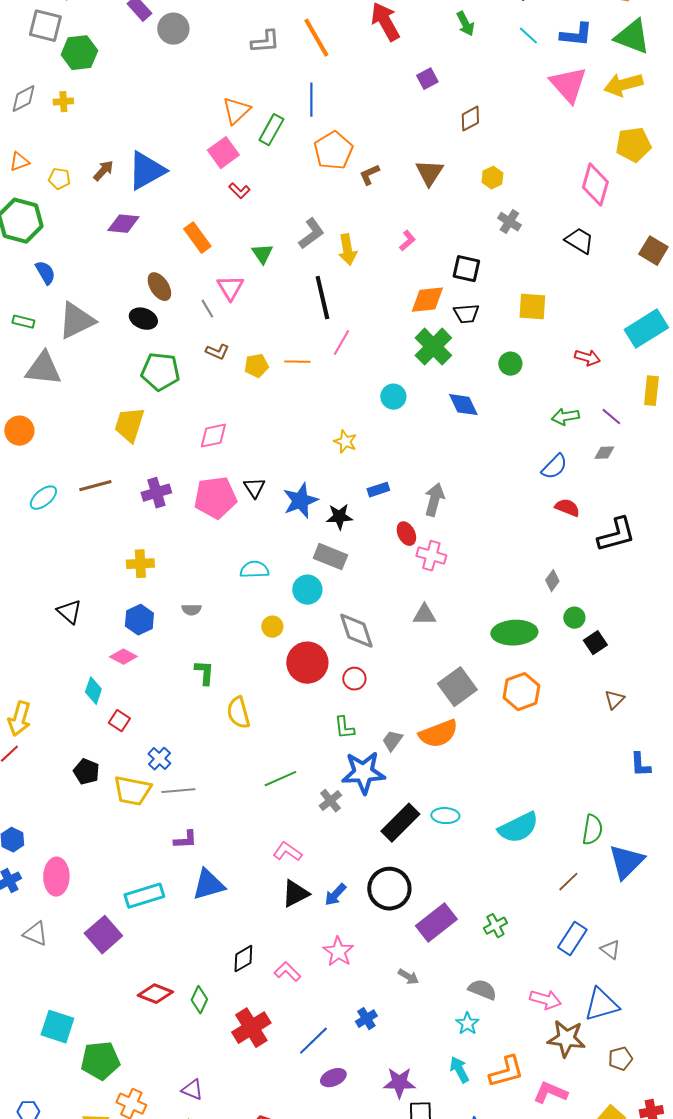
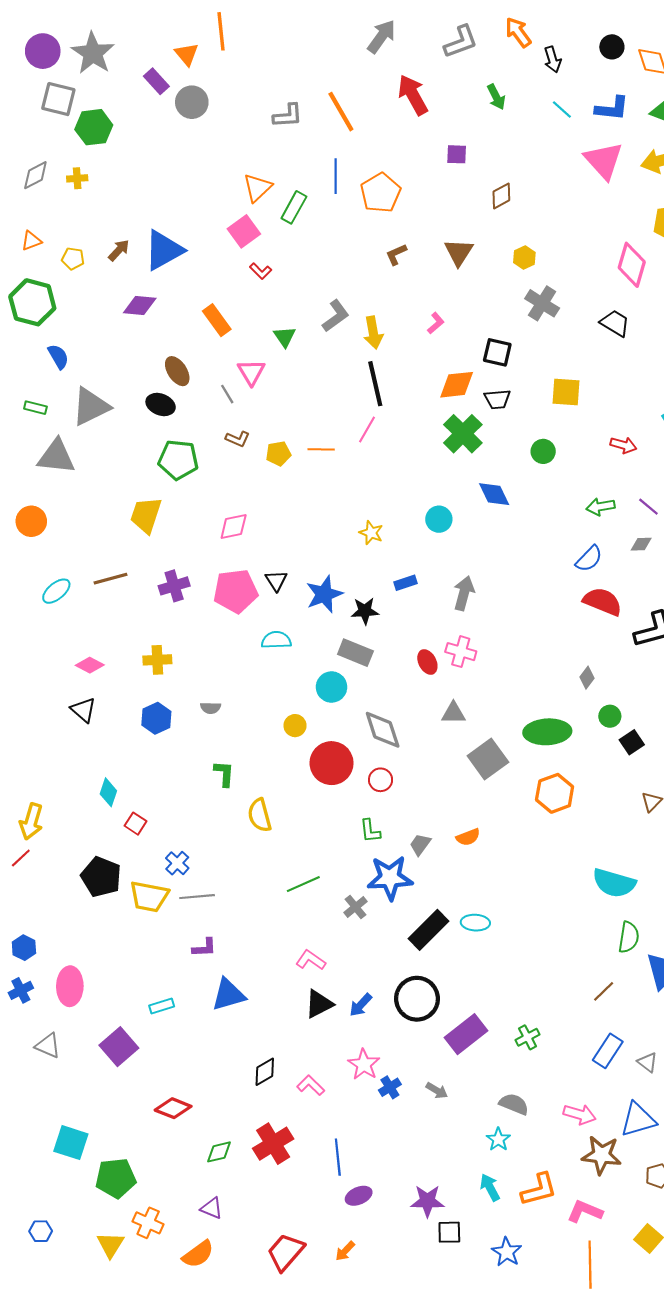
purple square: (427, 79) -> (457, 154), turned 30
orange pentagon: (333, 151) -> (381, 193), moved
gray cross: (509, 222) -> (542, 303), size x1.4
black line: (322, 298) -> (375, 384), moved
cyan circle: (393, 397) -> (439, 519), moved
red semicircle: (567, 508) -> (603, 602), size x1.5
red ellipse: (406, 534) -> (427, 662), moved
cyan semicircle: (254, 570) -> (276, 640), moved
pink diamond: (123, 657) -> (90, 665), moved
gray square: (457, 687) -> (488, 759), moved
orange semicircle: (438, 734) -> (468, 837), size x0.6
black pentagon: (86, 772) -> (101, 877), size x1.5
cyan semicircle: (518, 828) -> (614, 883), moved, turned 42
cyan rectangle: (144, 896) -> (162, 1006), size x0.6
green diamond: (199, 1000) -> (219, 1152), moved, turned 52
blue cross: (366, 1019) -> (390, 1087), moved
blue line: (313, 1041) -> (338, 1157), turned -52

● ● ● ● ●

* [Instructions to follow]:
Write out the entries above word for word. Do not include the pictures.

* [Task answer]:
purple square: (427, 79) -> (457, 154), turned 30
orange pentagon: (333, 151) -> (381, 193), moved
gray cross: (509, 222) -> (542, 303), size x1.4
black line: (322, 298) -> (375, 384), moved
cyan circle: (393, 397) -> (439, 519), moved
red semicircle: (567, 508) -> (603, 602), size x1.5
red ellipse: (406, 534) -> (427, 662), moved
cyan semicircle: (254, 570) -> (276, 640), moved
pink diamond: (123, 657) -> (90, 665), moved
gray square: (457, 687) -> (488, 759), moved
orange semicircle: (438, 734) -> (468, 837), size x0.6
black pentagon: (86, 772) -> (101, 877), size x1.5
cyan semicircle: (518, 828) -> (614, 883), moved, turned 42
cyan rectangle: (144, 896) -> (162, 1006), size x0.6
green diamond: (199, 1000) -> (219, 1152), moved, turned 52
blue cross: (366, 1019) -> (390, 1087), moved
blue line: (313, 1041) -> (338, 1157), turned -52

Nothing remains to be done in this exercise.